What to do
Pull out each line of the entries below that contains the word "kern", and copy those lines unchanged.

[Stored entries]
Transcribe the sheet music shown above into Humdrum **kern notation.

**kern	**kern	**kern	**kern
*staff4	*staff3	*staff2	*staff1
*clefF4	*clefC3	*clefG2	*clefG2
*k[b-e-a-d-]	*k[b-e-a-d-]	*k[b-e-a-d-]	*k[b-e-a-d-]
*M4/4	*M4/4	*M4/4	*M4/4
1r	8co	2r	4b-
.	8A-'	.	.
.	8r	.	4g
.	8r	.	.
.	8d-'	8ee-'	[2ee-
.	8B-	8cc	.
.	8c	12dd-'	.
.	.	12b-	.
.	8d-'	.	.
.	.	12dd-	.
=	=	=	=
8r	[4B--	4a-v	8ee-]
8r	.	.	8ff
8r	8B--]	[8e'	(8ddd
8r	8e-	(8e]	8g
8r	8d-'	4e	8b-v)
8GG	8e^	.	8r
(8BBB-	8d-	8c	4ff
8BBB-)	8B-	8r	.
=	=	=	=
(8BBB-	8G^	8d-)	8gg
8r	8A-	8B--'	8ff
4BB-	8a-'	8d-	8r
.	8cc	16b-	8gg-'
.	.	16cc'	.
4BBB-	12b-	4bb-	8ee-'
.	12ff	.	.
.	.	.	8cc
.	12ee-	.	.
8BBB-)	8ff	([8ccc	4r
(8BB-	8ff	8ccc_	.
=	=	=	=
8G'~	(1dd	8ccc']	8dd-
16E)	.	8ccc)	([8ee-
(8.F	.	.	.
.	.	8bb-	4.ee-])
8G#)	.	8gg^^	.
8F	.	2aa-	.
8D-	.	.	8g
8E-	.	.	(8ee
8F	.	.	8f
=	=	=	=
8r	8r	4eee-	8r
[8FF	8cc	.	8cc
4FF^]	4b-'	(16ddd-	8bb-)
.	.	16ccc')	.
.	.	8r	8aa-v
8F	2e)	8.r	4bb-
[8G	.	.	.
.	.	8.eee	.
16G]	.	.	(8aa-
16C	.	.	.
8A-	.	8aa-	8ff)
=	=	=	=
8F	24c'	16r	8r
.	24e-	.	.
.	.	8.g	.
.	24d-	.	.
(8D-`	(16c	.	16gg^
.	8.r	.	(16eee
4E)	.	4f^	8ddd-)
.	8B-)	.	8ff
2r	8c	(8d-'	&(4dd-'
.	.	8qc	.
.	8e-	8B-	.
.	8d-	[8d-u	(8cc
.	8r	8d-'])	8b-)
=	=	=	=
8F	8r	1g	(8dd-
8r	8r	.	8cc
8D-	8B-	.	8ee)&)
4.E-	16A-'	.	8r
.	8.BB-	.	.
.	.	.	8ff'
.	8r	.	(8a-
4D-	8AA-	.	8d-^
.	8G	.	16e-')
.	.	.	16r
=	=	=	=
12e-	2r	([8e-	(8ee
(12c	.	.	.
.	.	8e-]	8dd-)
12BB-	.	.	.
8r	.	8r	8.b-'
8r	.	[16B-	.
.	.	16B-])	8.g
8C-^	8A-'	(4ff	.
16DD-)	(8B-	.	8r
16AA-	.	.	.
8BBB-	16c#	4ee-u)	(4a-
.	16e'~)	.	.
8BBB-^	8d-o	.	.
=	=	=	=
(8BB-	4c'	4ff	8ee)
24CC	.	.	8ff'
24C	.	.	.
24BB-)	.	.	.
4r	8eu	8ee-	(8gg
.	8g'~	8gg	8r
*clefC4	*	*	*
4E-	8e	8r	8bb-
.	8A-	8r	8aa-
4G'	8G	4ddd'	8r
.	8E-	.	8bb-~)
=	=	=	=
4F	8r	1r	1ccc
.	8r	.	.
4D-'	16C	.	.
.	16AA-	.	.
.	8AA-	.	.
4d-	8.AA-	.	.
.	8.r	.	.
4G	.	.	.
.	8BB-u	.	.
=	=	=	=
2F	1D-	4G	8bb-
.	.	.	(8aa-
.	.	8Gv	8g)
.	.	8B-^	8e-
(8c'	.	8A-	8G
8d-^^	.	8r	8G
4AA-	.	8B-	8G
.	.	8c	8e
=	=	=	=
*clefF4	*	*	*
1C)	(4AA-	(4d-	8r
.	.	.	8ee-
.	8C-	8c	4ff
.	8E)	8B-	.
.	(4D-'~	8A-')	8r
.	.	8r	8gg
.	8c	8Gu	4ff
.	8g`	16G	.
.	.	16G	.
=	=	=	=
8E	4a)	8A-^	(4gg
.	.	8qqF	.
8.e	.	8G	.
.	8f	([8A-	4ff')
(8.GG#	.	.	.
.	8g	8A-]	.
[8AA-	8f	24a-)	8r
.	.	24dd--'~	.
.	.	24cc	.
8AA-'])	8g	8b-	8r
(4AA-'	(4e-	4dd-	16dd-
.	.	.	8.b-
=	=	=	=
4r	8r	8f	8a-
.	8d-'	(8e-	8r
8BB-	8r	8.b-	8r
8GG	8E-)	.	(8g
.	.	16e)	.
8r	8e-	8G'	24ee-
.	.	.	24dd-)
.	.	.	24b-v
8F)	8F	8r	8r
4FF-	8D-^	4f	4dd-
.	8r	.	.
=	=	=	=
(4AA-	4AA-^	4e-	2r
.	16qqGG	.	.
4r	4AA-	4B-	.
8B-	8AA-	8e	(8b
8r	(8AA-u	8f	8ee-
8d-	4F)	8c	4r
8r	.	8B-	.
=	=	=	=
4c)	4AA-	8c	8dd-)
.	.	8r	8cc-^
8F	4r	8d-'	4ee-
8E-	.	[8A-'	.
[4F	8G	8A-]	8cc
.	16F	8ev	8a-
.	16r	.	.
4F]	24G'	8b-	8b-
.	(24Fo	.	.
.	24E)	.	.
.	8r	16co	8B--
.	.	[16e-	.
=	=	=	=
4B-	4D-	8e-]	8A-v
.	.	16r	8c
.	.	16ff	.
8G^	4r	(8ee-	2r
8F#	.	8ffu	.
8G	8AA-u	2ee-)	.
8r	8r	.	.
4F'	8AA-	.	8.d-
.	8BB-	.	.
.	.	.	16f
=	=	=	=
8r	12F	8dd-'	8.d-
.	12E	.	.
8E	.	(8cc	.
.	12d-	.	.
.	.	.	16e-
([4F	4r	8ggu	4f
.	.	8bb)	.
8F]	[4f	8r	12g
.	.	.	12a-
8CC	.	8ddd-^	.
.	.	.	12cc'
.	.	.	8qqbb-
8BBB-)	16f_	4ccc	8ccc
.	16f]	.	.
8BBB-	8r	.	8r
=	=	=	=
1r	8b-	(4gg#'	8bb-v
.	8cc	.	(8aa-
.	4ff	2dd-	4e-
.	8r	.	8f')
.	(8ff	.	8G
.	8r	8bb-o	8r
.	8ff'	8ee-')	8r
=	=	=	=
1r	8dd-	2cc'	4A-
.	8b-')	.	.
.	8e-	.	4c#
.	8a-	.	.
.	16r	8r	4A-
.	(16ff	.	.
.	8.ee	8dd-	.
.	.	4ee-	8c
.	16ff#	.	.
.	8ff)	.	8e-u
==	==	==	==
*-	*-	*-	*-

Complete output
Transcribe the sheet music shown above into Humdrum **kern notation.
**kern	**kern	**kern	**kern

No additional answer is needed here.